### Instructions to follow
The records below hold pictures; please leave those out and retype the rest exactly.

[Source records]
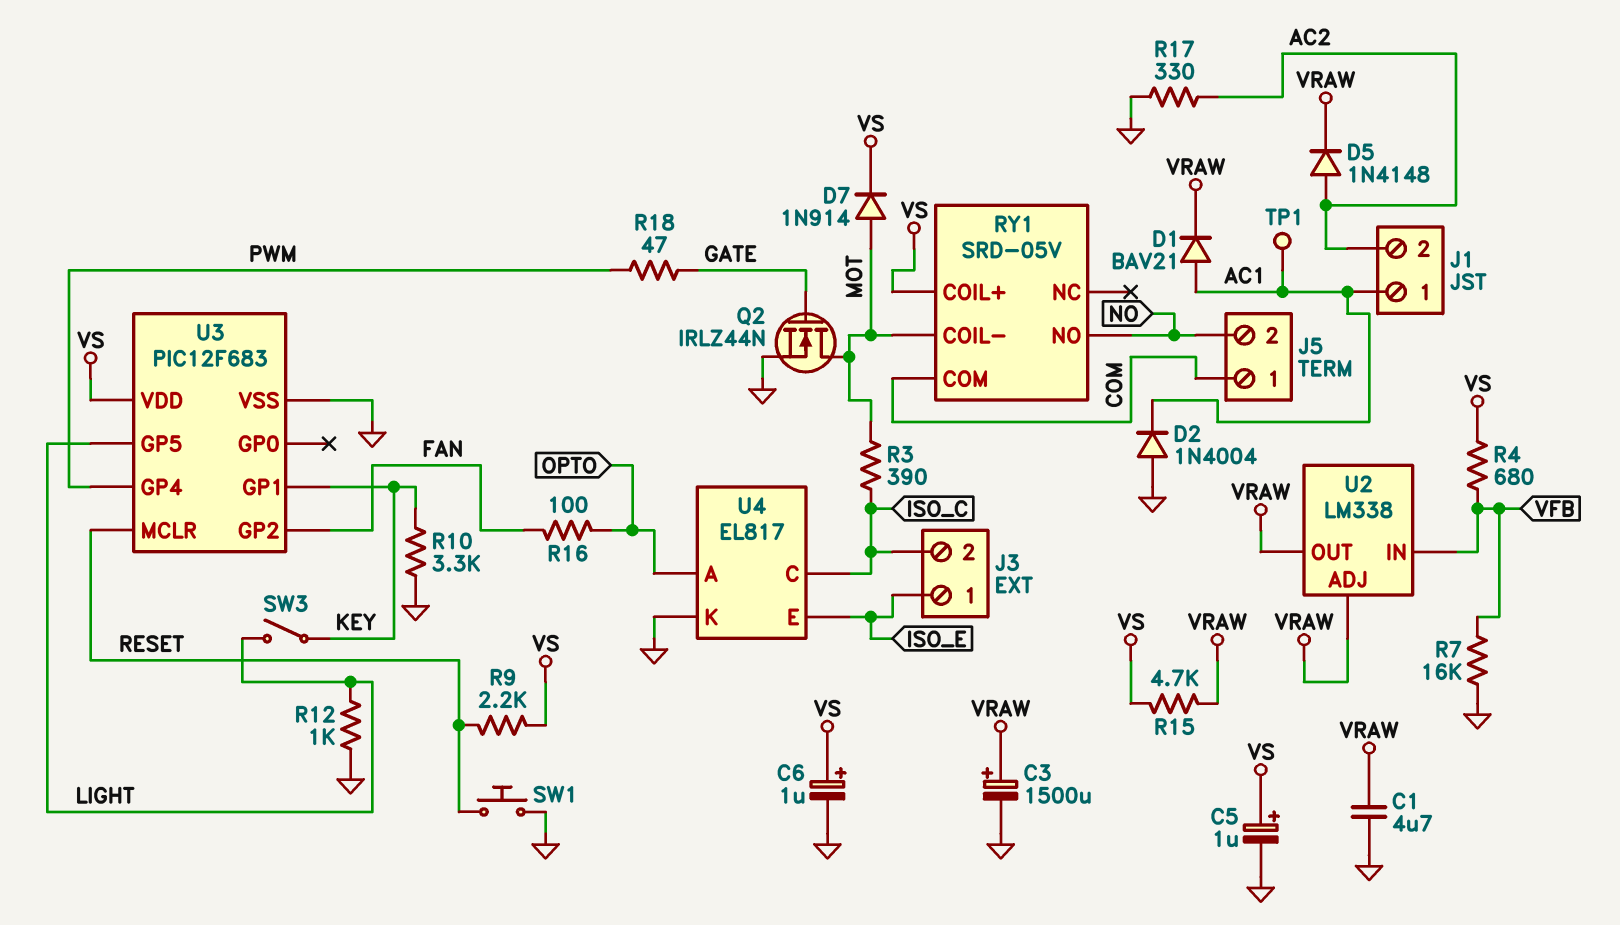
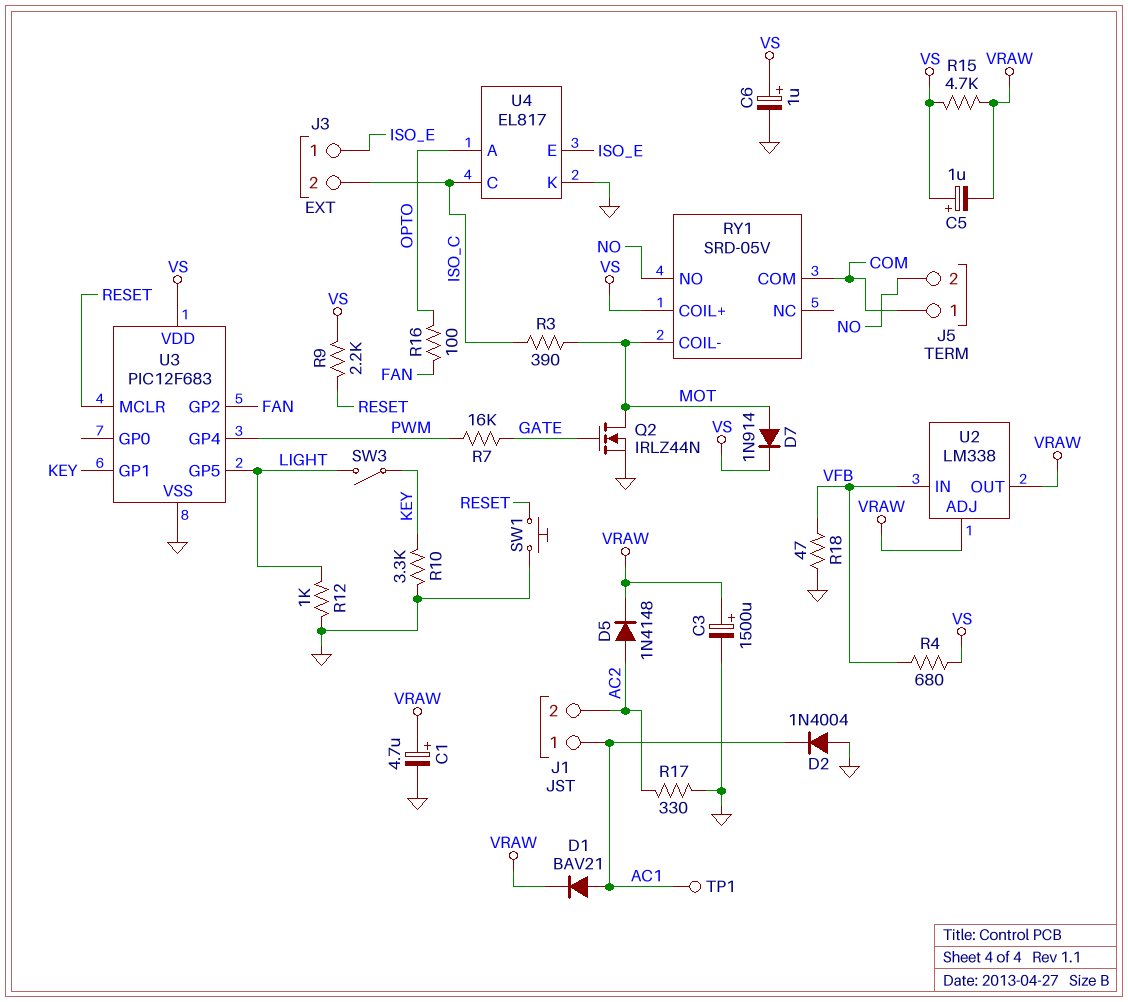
C1: 4.7uF (GND, VRAW) -> 4.7uF (plus VRAW, minus GND)
C5: 1uF (plus VS, minus GND) -> 1uF (plus VS, minus VRAW)
R7: 16k (GND, VFB) -> 16k (GATE, PWM)
R18: 47 (GATE, PWM) -> 47 (GND, VFB)

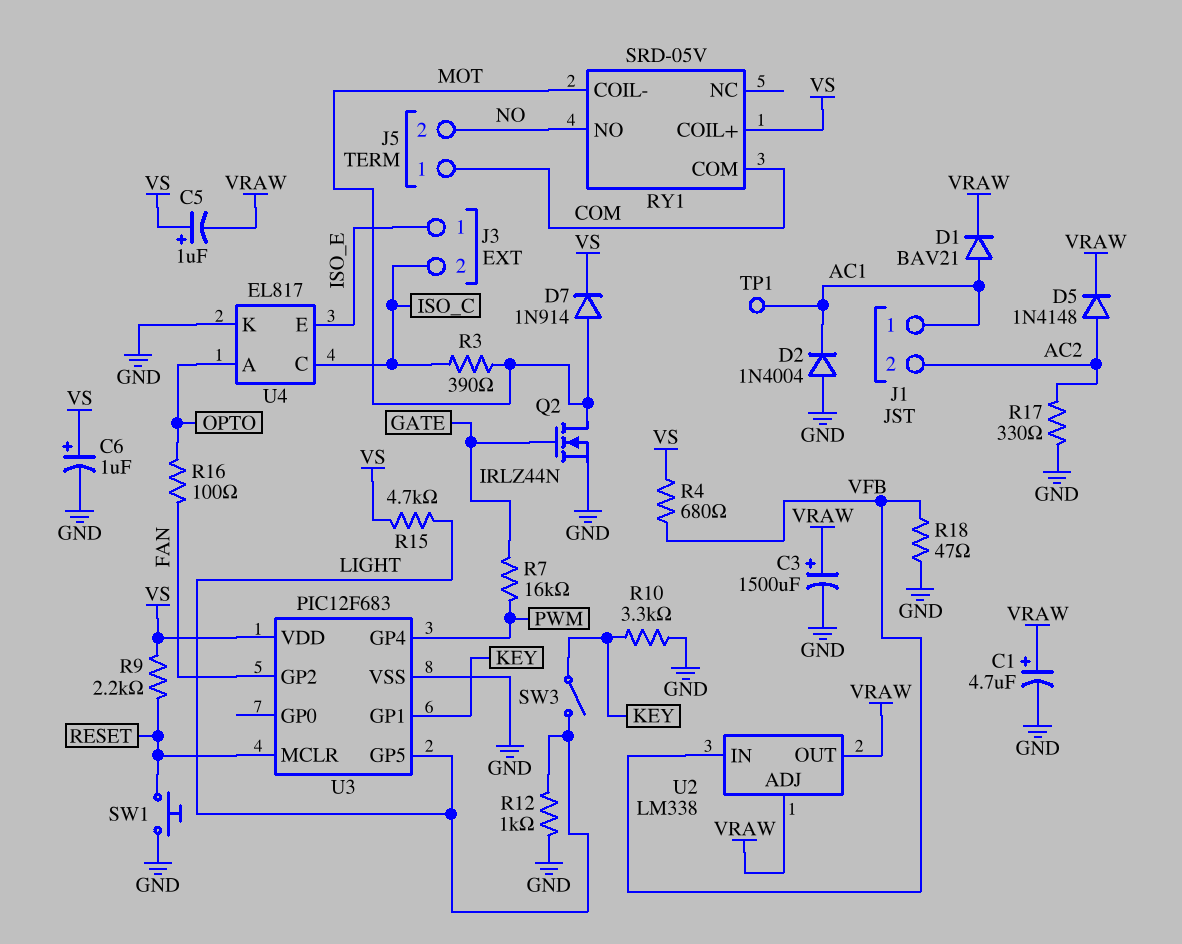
R15: 4.7k (VRAW, VS) -> 4.7k (LIGHT, VS)

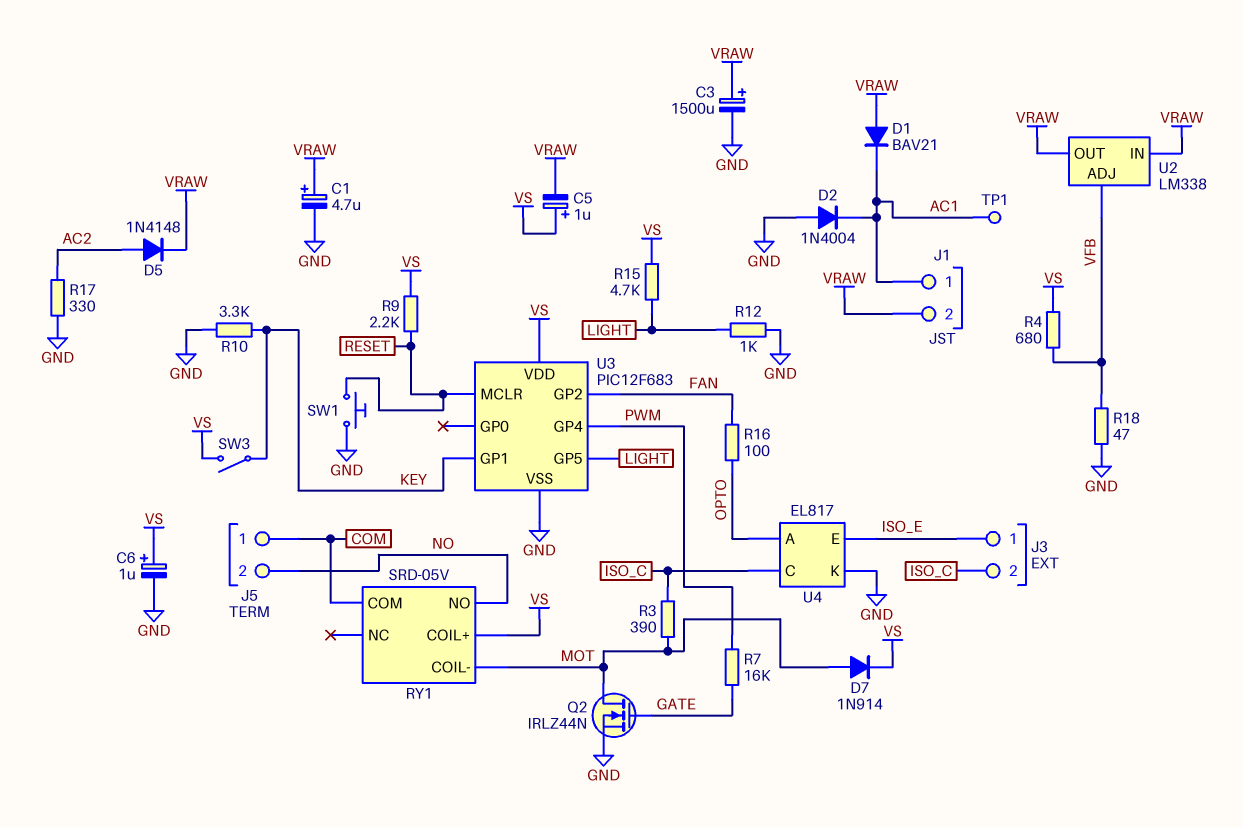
D1: diode BAV21 (A AC1, K VRAW) -> diode BAV21 (A VRAW, K AC1)
J1 pin 2: AC2 -> VRAW
SW3: switch (KEY, LIGHT) -> switch (KEY, VS)
U2 pin ADJ: VRAW -> VFB
U2 pin IN: VFB -> VRAW

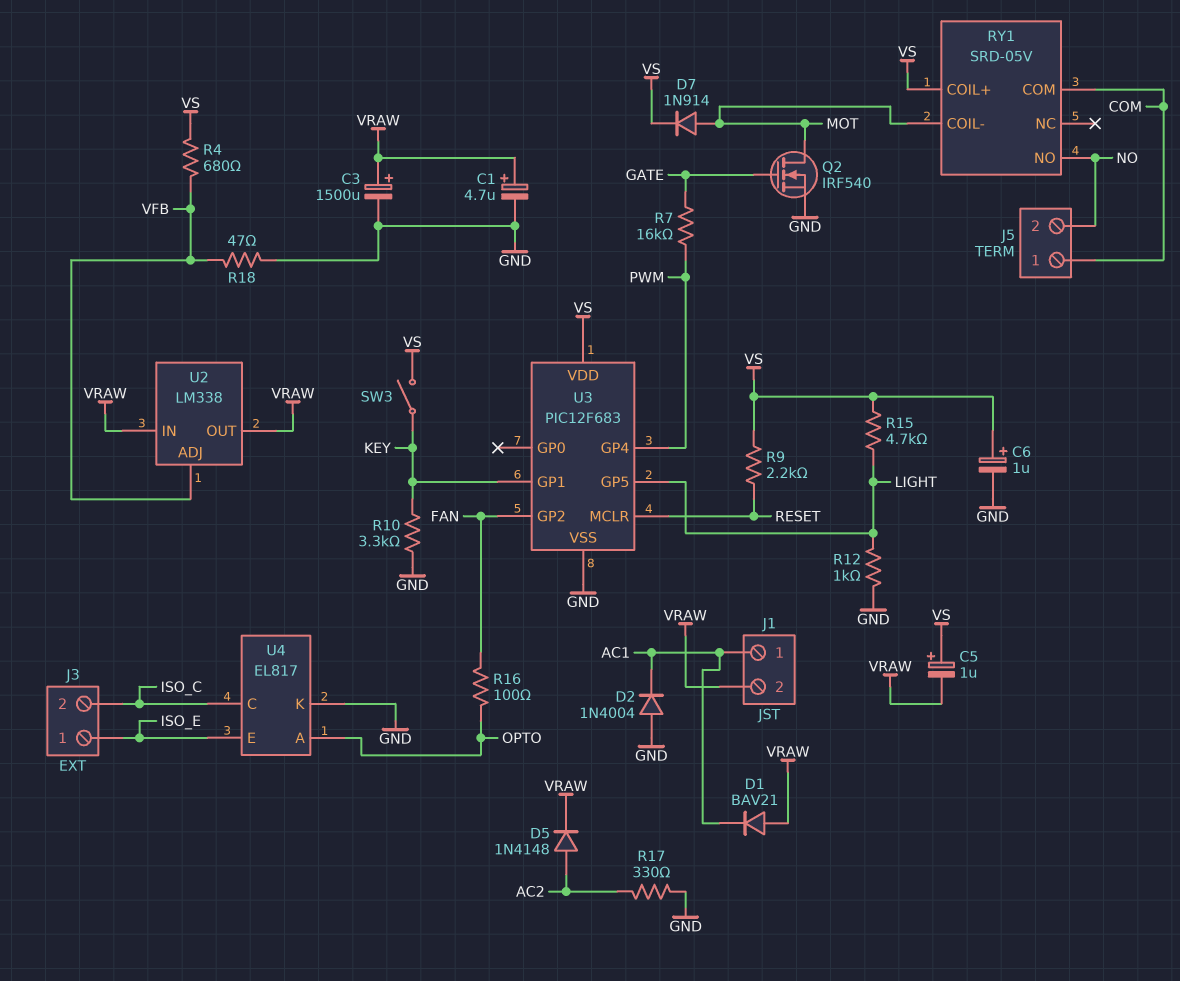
Q2: NMOS IRLZ44N (G GATE, D MOT, S GND) -> NMOS IRF540 (G GATE, D MOT, S GND)
R3: 390 (ISO_C, MOT) -> none
SW1: button (GND, RESET) -> none
TP1: test point (AC1) -> none

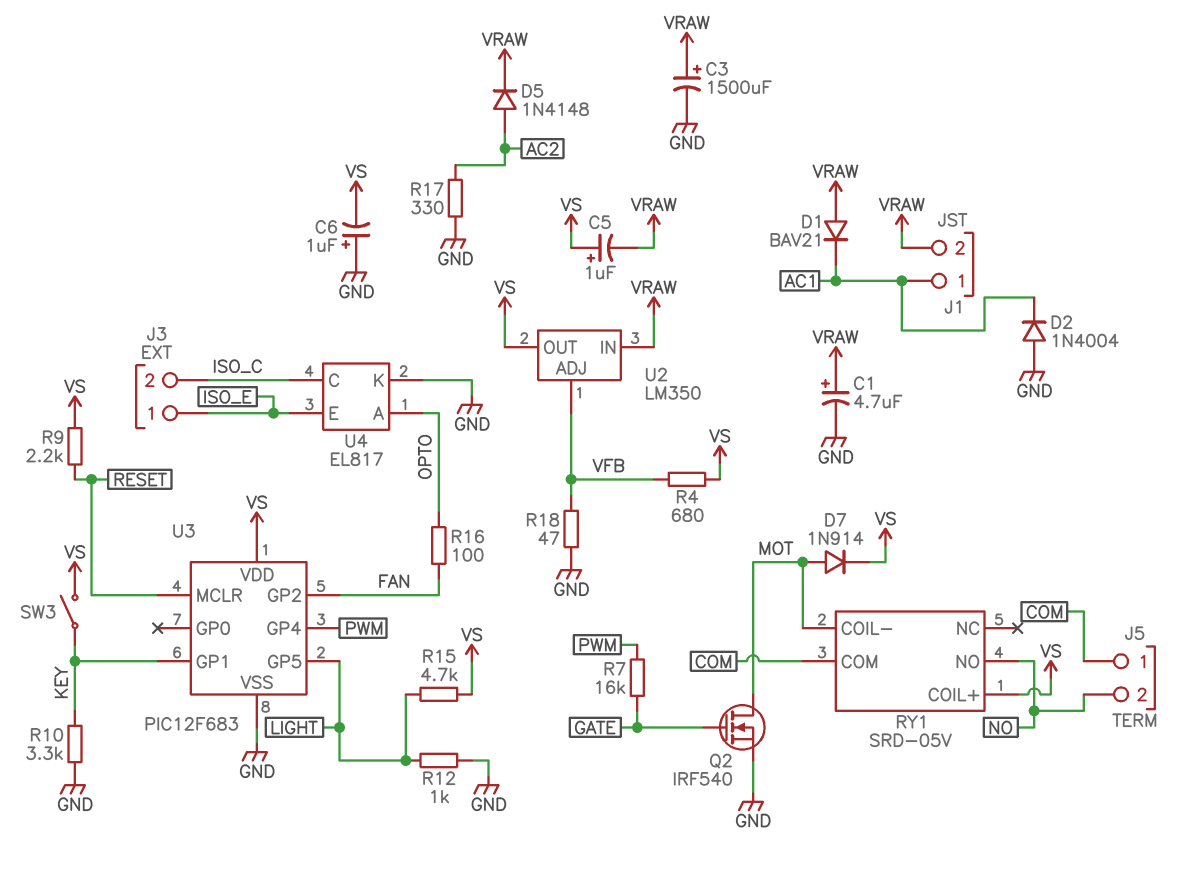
C6: 1uF (plus VS, minus GND) -> 1uF (plus GND, minus VS)
U2: LM338 -> LM350
U2 pin OUT: VRAW -> VS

### Output for this task
C1: 4.7uF (GND, VRAW) -> 4.7uF (plus VRAW, minus GND)
C5: 1uF (plus VS, minus GND) -> 1uF (plus VS, minus VRAW)
R7: 16k (GND, VFB) -> 16k (GATE, PWM)
R18: 47 (GATE, PWM) -> 47 (GND, VFB)

R15: 4.7k (VRAW, VS) -> 4.7k (LIGHT, VS)

D1: diode BAV21 (A AC1, K VRAW) -> diode BAV21 (A VRAW, K AC1)
J1 pin 2: AC2 -> VRAW
SW3: switch (KEY, LIGHT) -> switch (KEY, VS)
U2 pin ADJ: VRAW -> VFB
U2 pin IN: VFB -> VRAW

Q2: NMOS IRLZ44N (G GATE, D MOT, S GND) -> NMOS IRF540 (G GATE, D MOT, S GND)
R3: 390 (ISO_C, MOT) -> none
SW1: button (GND, RESET) -> none
TP1: test point (AC1) -> none

C6: 1uF (plus VS, minus GND) -> 1uF (plus GND, minus VS)
U2: LM338 -> LM350
U2 pin OUT: VRAW -> VS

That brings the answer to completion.